» **Problem details**
Write every line below out again, exactly as given, but leave out the pictures.

Colored object listings:
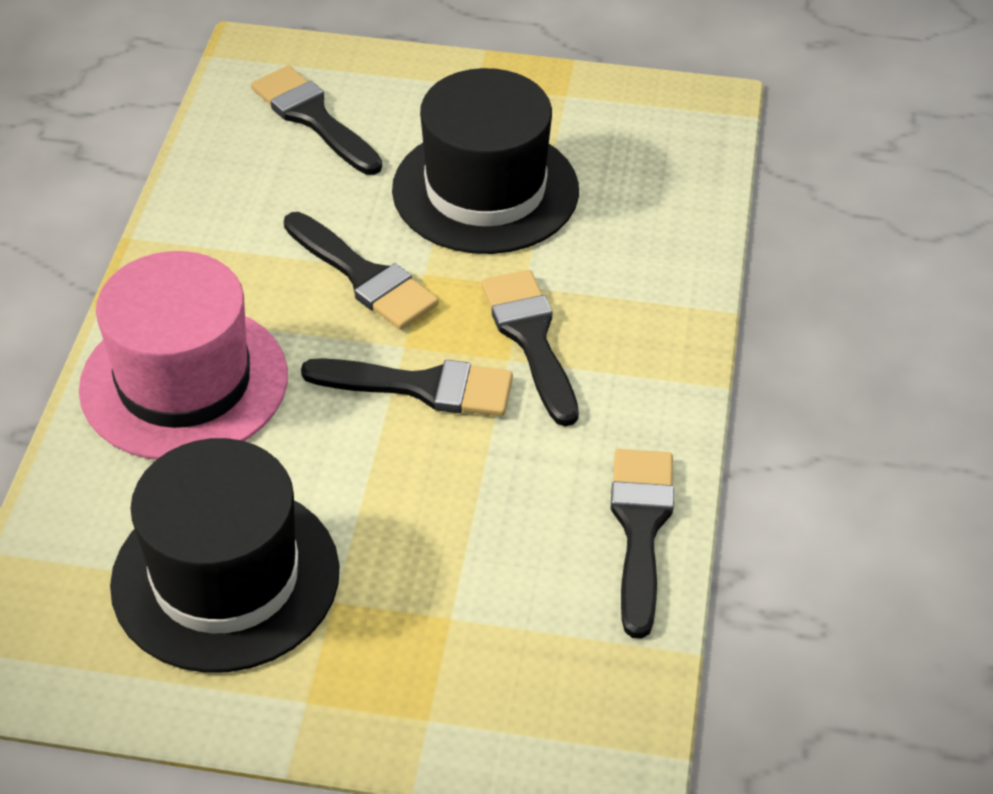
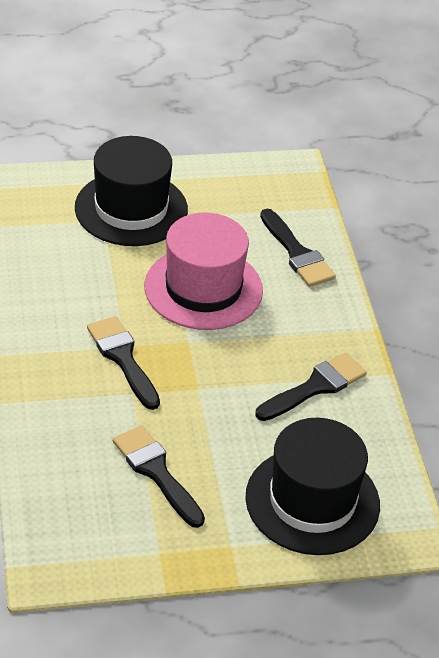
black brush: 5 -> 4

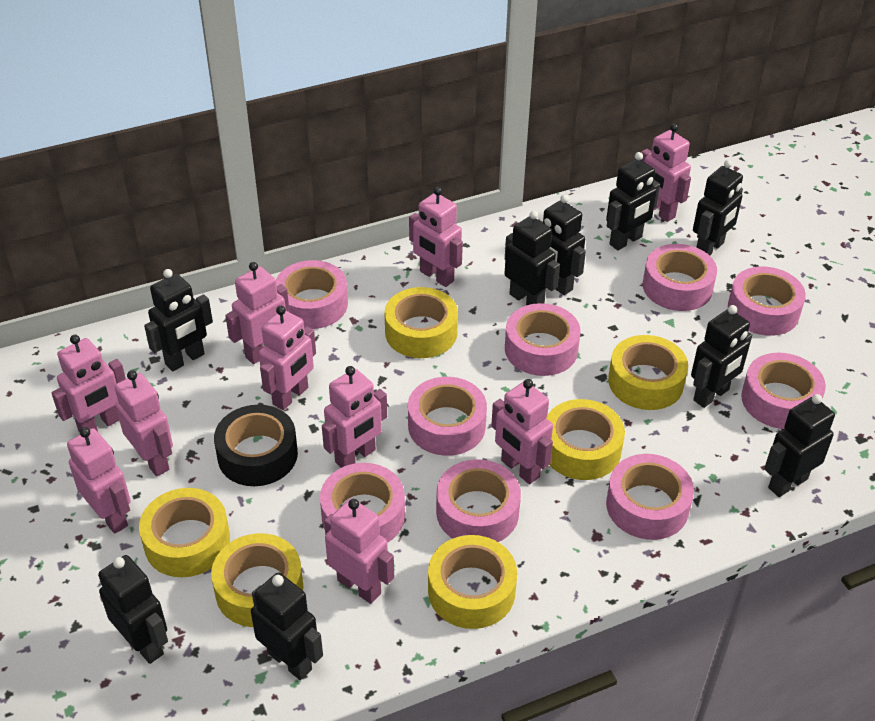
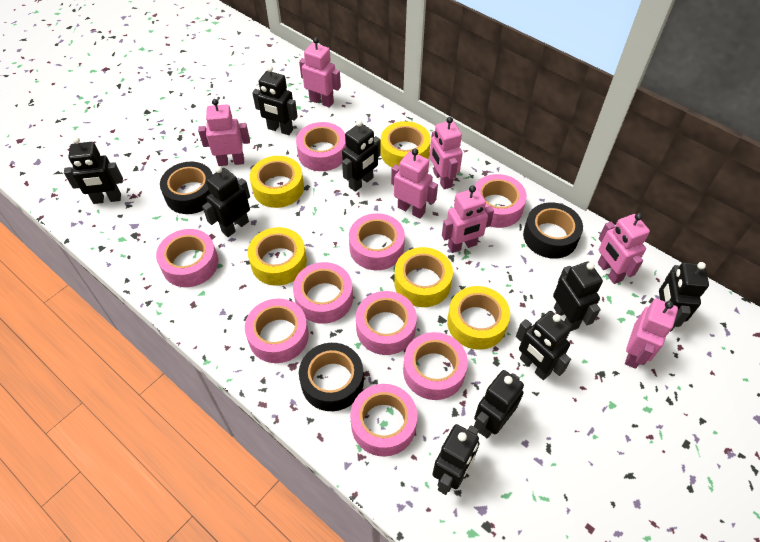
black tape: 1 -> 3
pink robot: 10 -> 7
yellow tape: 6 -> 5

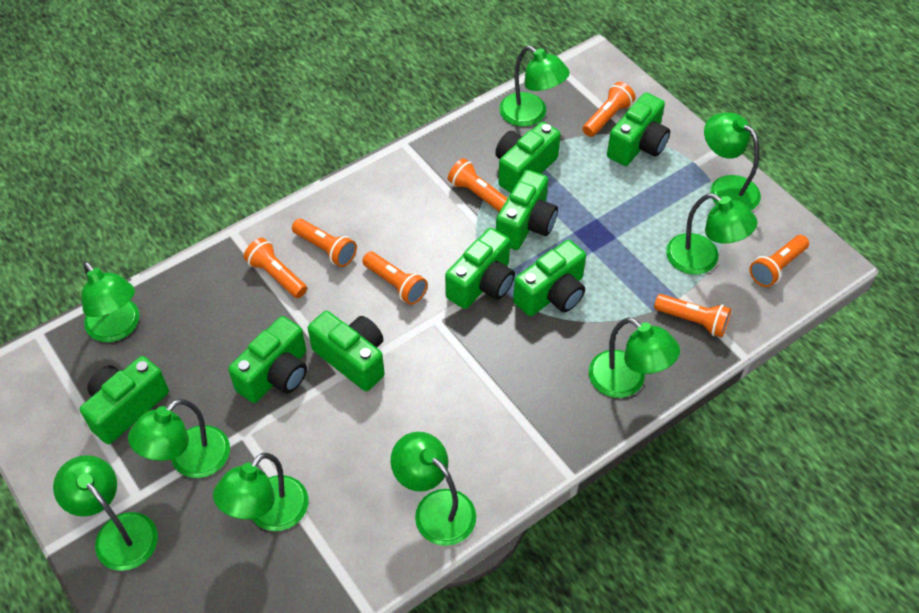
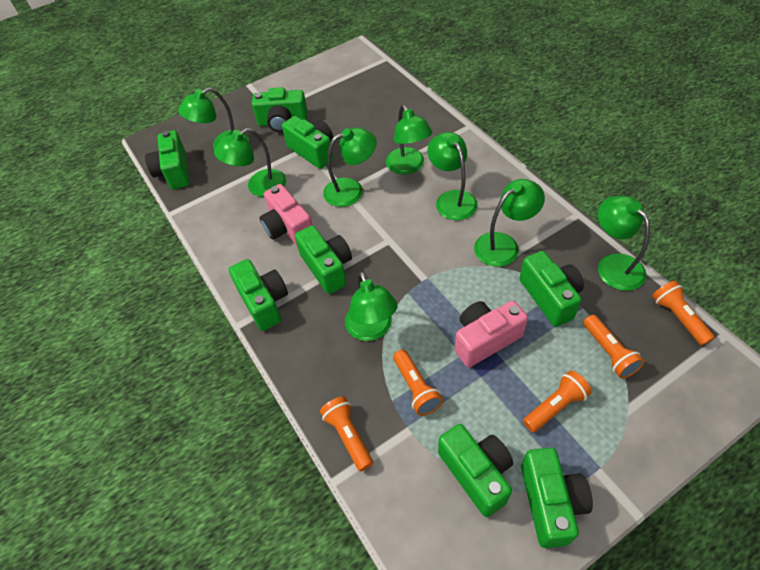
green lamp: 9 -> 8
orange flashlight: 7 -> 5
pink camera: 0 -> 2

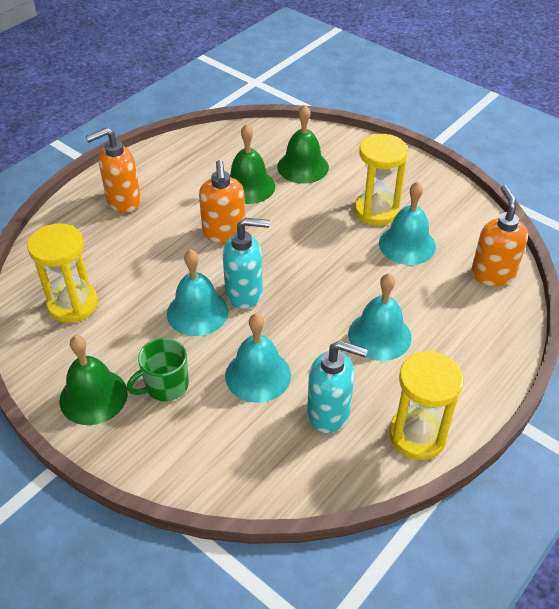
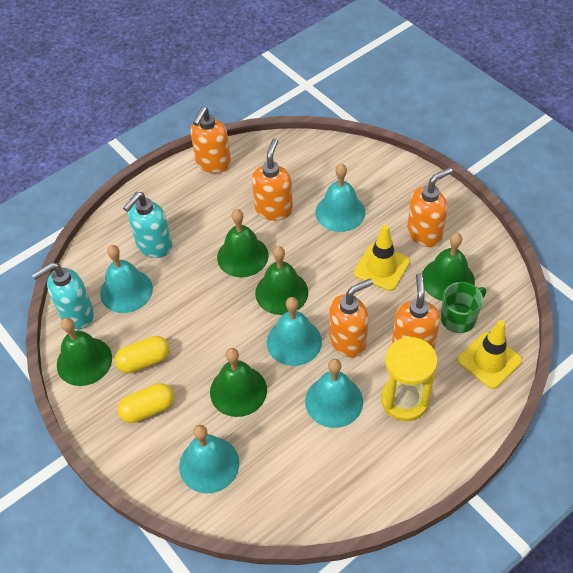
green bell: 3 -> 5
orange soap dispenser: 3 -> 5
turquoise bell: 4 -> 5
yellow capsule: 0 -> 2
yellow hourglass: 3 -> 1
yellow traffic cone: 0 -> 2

» **Solved exercise**
black brush: 5 -> 4

black tape: 1 -> 3
pink robot: 10 -> 7
yellow tape: 6 -> 5

green lamp: 9 -> 8
orange flashlight: 7 -> 5
pink camera: 0 -> 2

green bell: 3 -> 5
orange soap dispenser: 3 -> 5
turquoise bell: 4 -> 5
yellow capsule: 0 -> 2
yellow hourglass: 3 -> 1
yellow traffic cone: 0 -> 2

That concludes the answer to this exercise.